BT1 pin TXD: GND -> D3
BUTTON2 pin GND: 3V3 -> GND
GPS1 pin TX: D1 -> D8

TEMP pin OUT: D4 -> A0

——

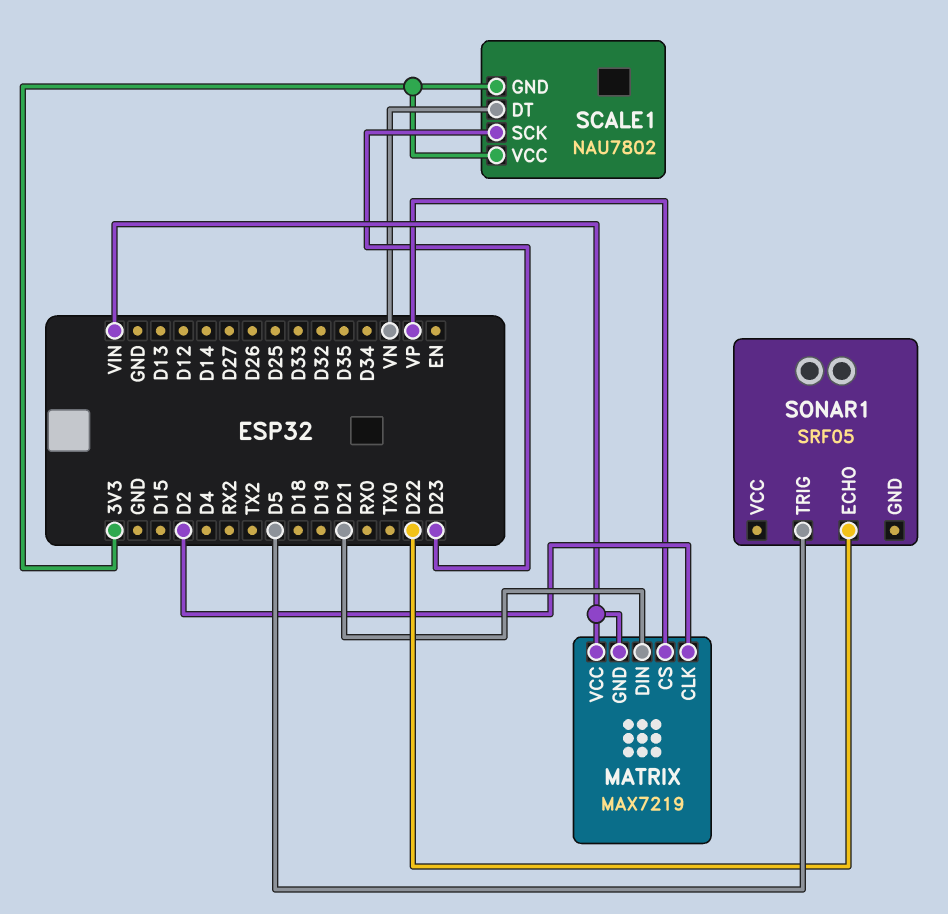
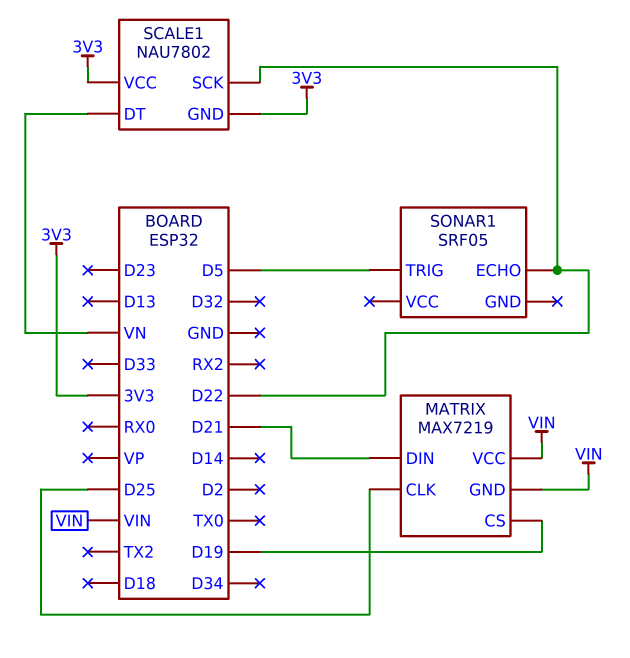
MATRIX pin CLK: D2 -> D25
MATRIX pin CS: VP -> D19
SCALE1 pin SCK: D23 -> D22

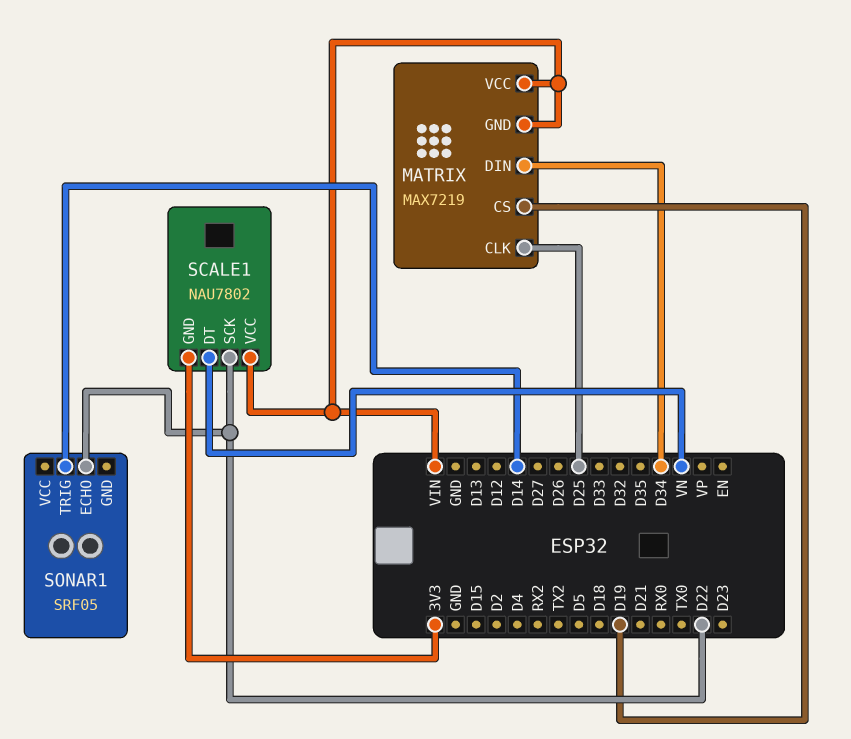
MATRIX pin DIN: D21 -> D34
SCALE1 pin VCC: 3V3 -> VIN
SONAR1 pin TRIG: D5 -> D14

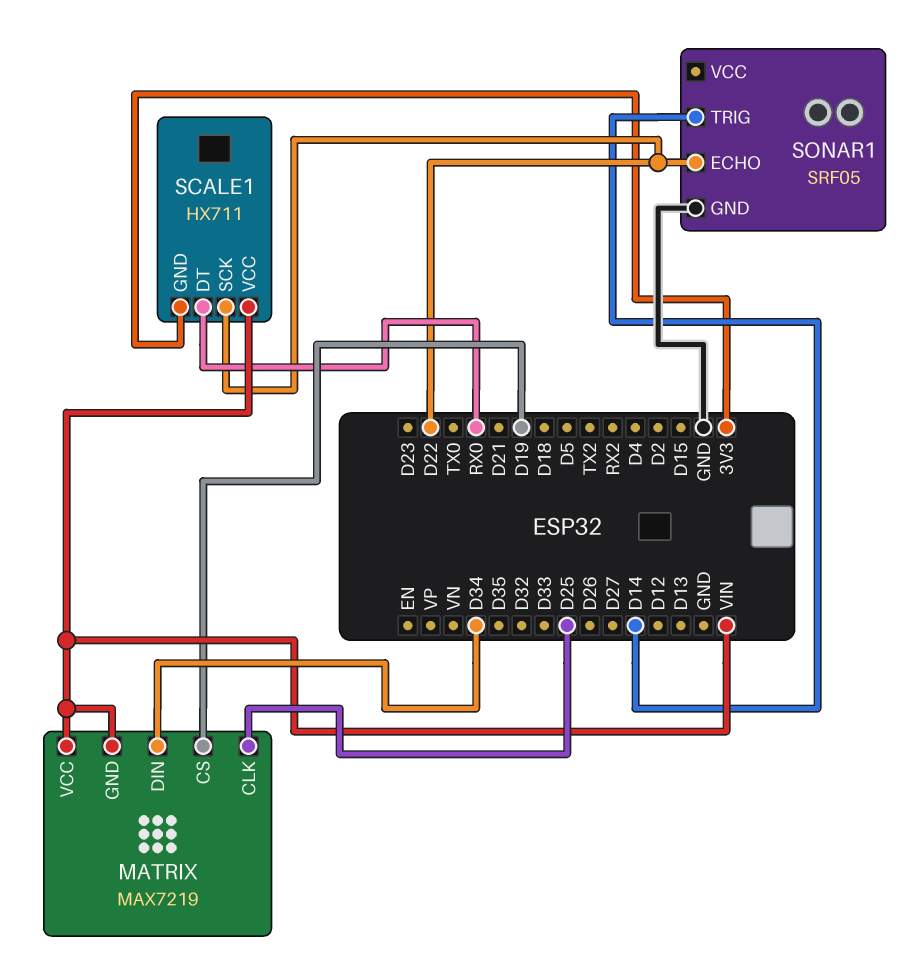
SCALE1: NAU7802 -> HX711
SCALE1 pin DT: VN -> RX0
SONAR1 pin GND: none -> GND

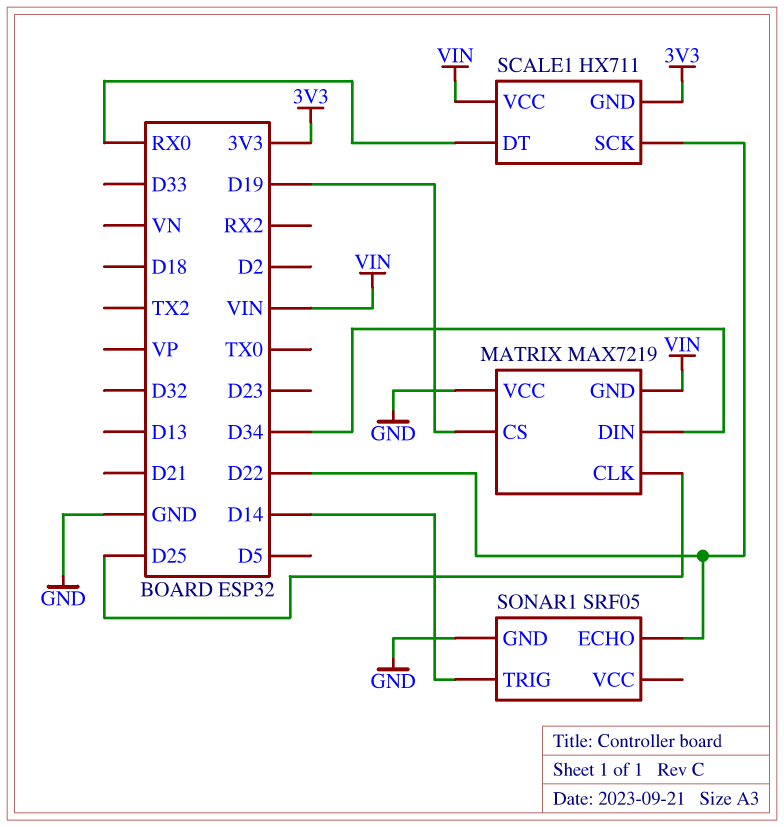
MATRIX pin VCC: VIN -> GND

——

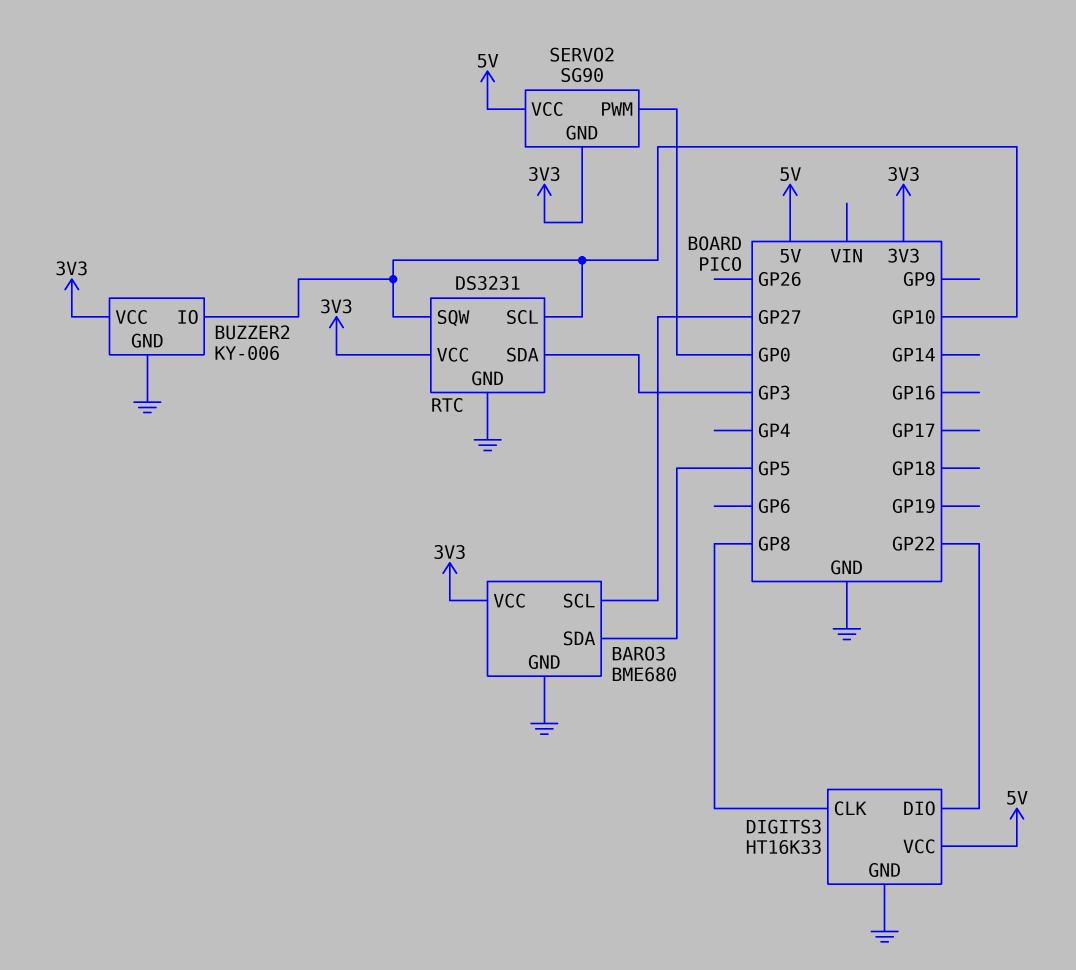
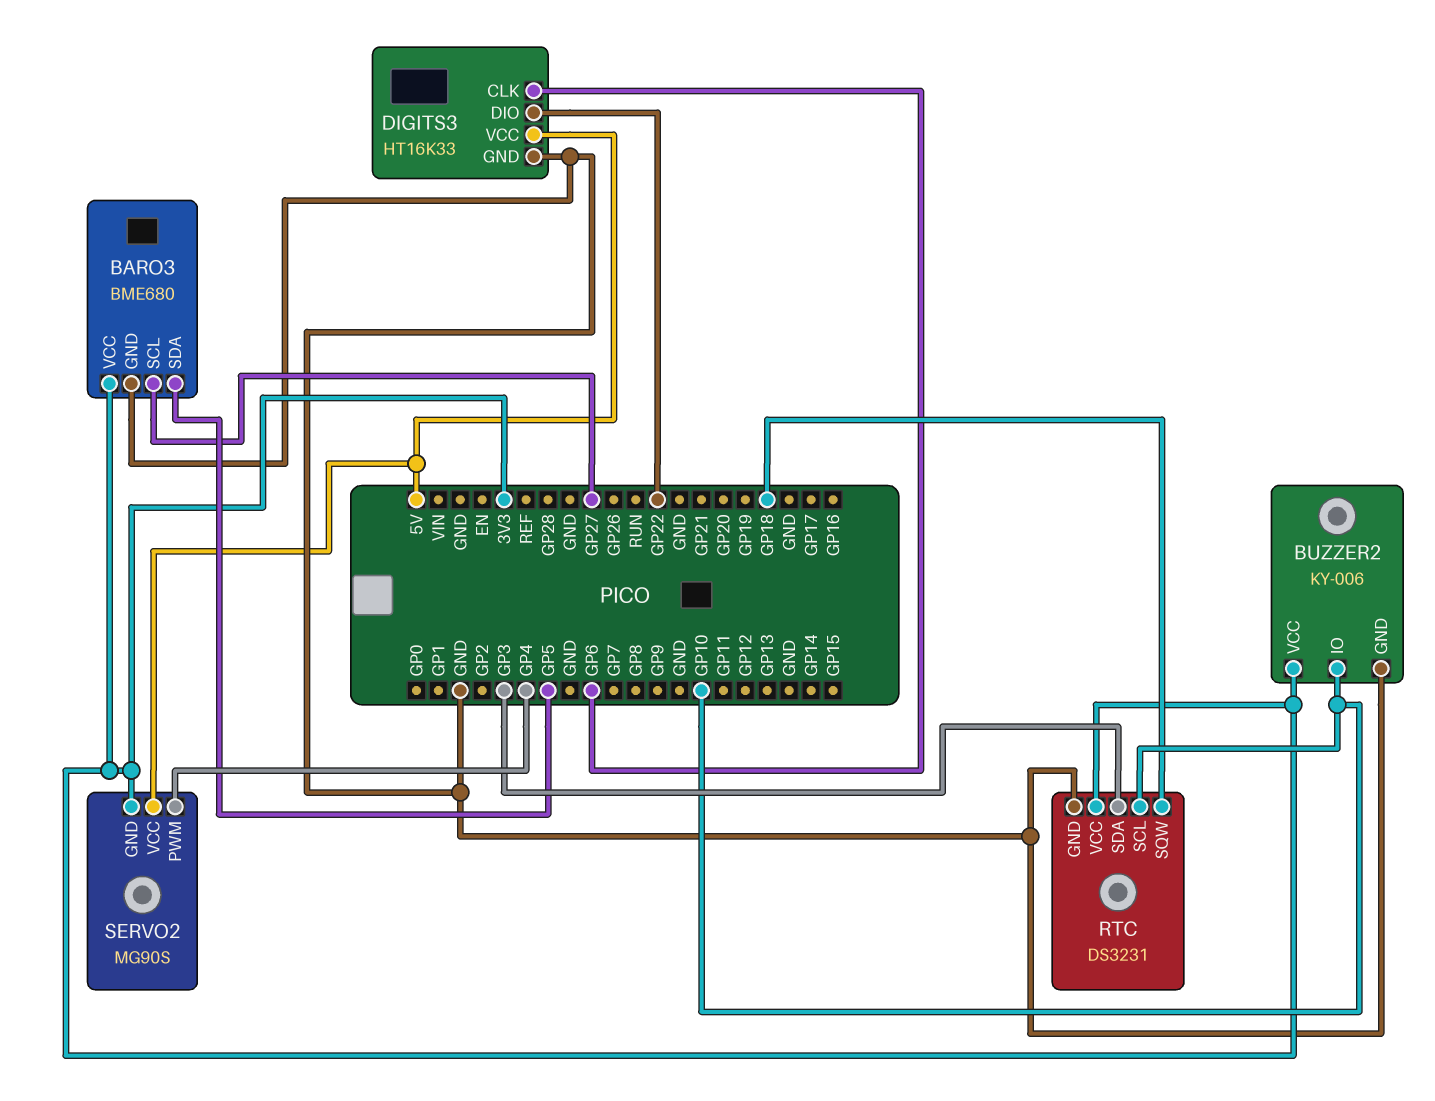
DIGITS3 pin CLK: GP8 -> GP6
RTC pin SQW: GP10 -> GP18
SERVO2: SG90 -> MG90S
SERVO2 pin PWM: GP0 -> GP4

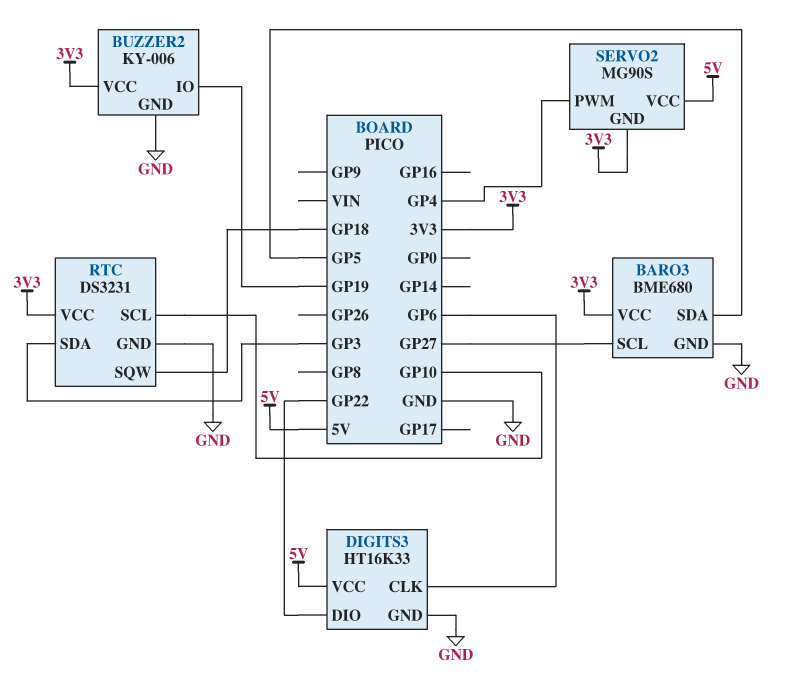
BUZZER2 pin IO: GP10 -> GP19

——

WORK TASK: Look above for the line containing "MATRIX pin DIN: D21 -> D34", then write out every line from there down to the line containing "MATRIX pin VCC: VIN -> GND", that line included, with no pictures.

RESPONSE TO THE TASK:
MATRIX pin DIN: D21 -> D34
SCALE1 pin VCC: 3V3 -> VIN
SONAR1 pin TRIG: D5 -> D14

SCALE1: NAU7802 -> HX711
SCALE1 pin DT: VN -> RX0
SONAR1 pin GND: none -> GND

MATRIX pin VCC: VIN -> GND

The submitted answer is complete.